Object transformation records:

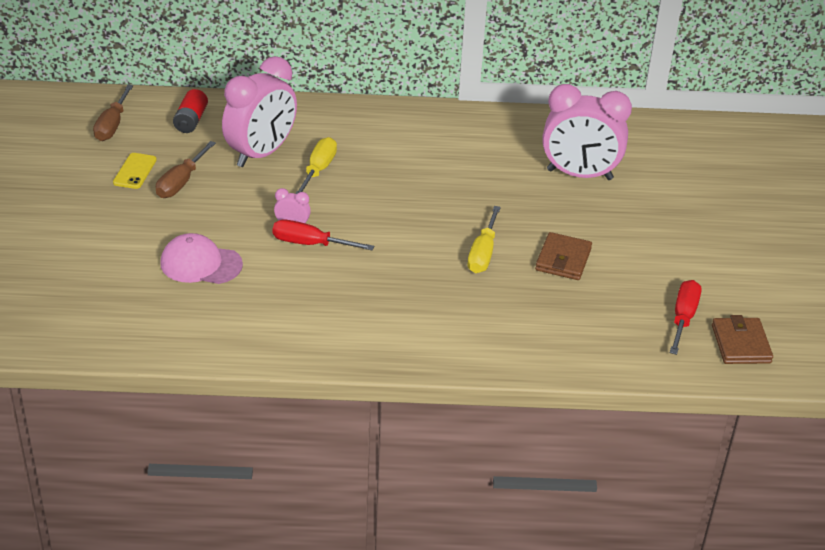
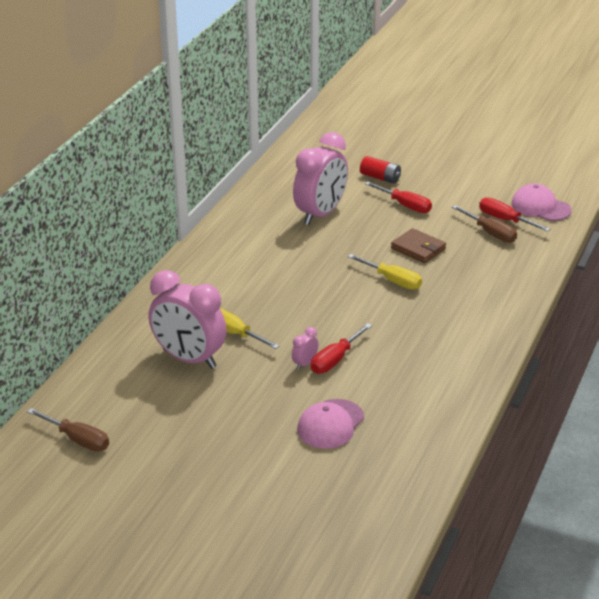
camera: 65 degrees left, 5 degrees down
(135, 171) = (166, 438): yellow phone -> none
(181, 182) = (202, 413): brown screwdriver -> brown screwdriver (490, 233)
(191, 121) = (106, 389): red battery -> red battery (380, 178)
(261, 154) = (189, 359): pink clock -> pink clock turned 150 degrees clockwise
(649, 231) = (405, 205): none -> red screwdriver
(741, 344) = (540, 207): brown wallet -> pink cap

■ **ASSIGNMENT**
The word to find is "screwdriver". Copy every line of the records that holds it.

■ **TASK OUTPUT**
(181, 182) = (202, 413): brown screwdriver -> brown screwdriver (490, 233)
(649, 231) = (405, 205): none -> red screwdriver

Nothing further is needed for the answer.